_PROBLEM DETAILS_
In your copy, leave out the pictures and reproduce the listing below exactly.

_DATA FOR THIS EXERCISE_
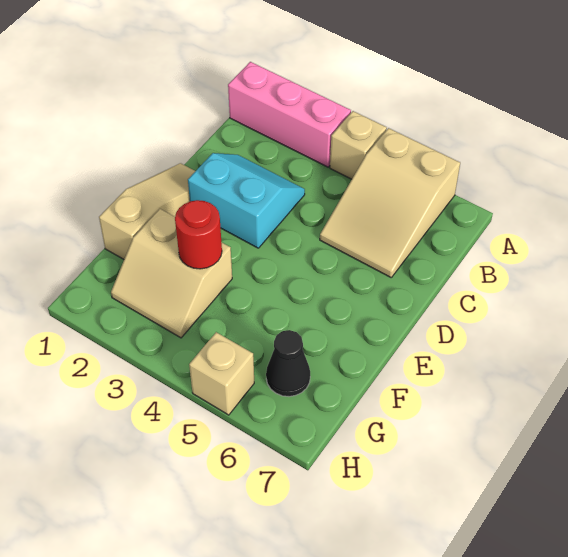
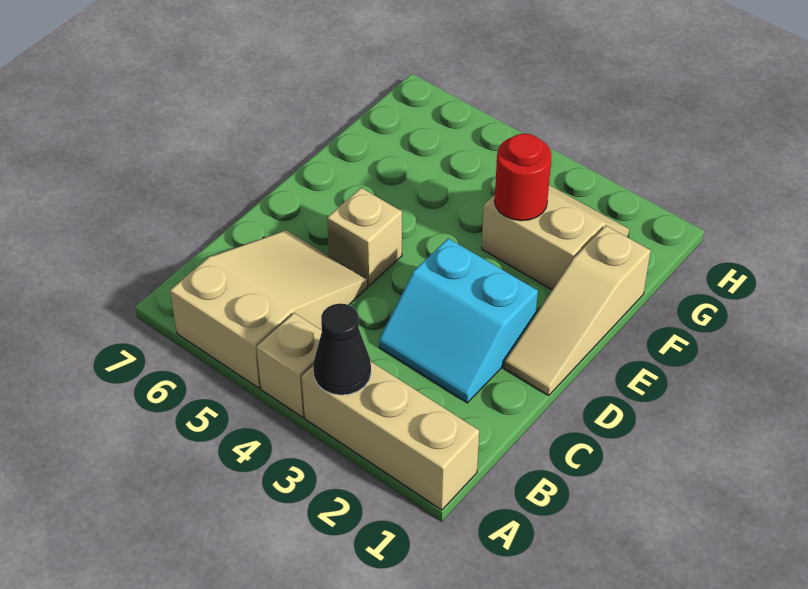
pink brick A1:A3 level 1 -> tan brick A1:A3 level 1
black cone G6 level 1 -> black cone A3 level 2
tan brick H5 level 1 -> tan brick D5 level 1

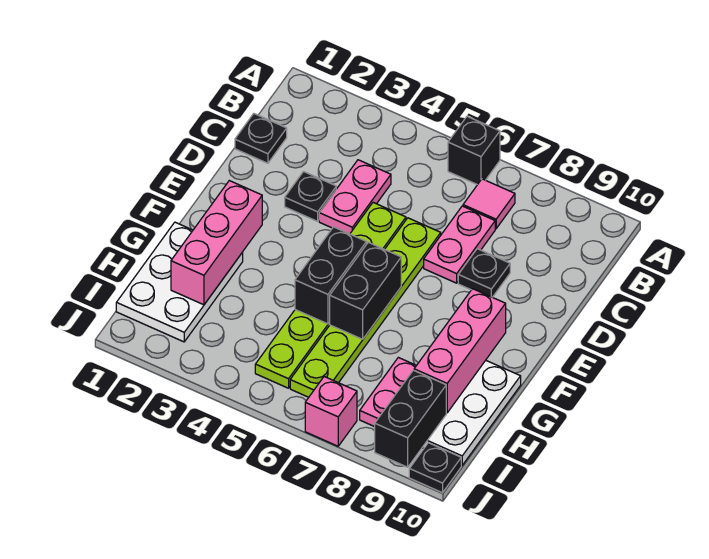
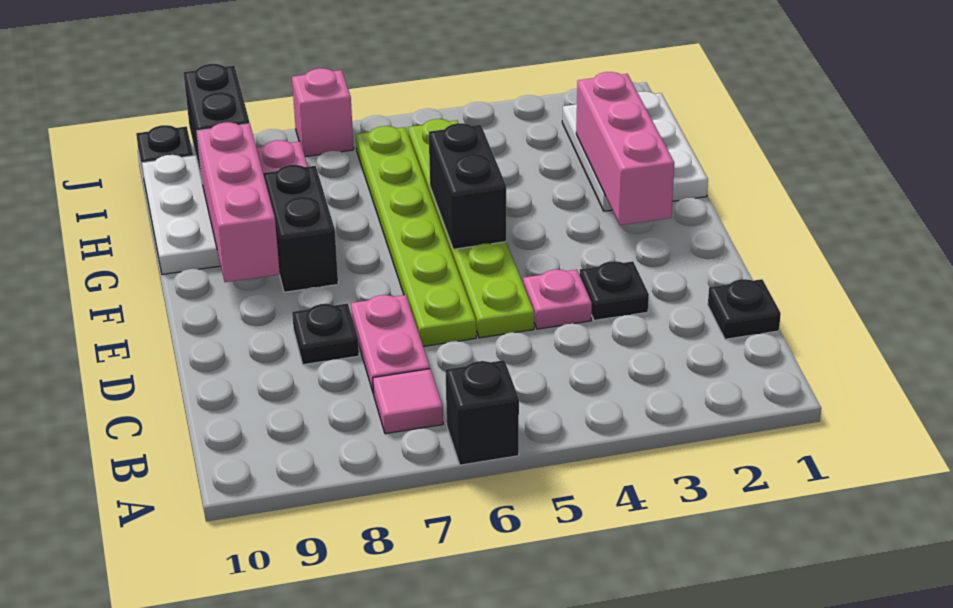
pink plate C4:D4 level 1 -> pink plate D4 level 1
black brick F6:G6 level 2 -> black brick F8:G8 level 1

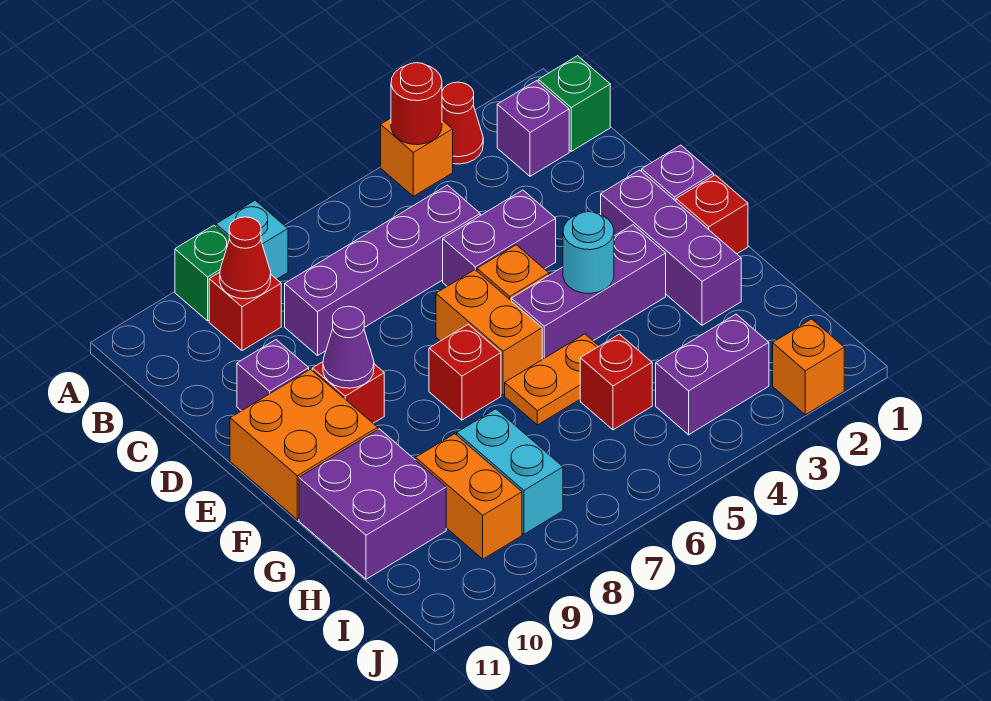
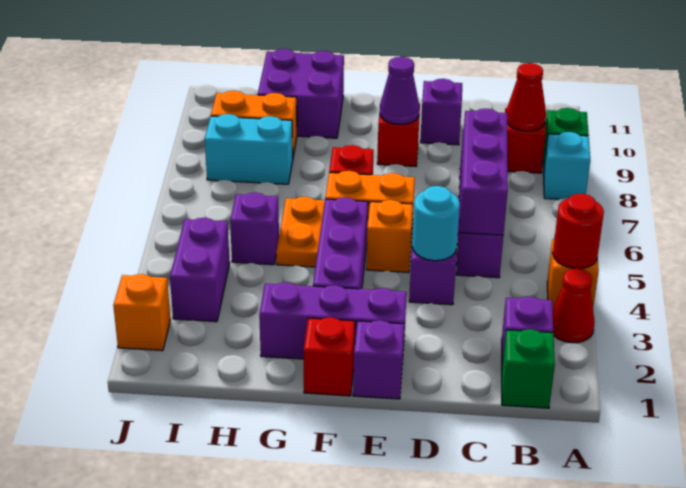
none -> purple brick C5:C7 level 2
orange brick E10:F11 level 1 -> none
cyan round brick F4 level 2 -> cyan round brick D4 level 2
red brick H5 level 1 -> purple brick H5 level 1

_OUTPUT OF THE EXERCISE_
pink brick A1:A3 level 1 -> tan brick A1:A3 level 1
black cone G6 level 1 -> black cone A3 level 2
tan brick H5 level 1 -> tan brick D5 level 1

pink plate C4:D4 level 1 -> pink plate D4 level 1
black brick F6:G6 level 2 -> black brick F8:G8 level 1

none -> purple brick C5:C7 level 2
orange brick E10:F11 level 1 -> none
cyan round brick F4 level 2 -> cyan round brick D4 level 2
red brick H5 level 1 -> purple brick H5 level 1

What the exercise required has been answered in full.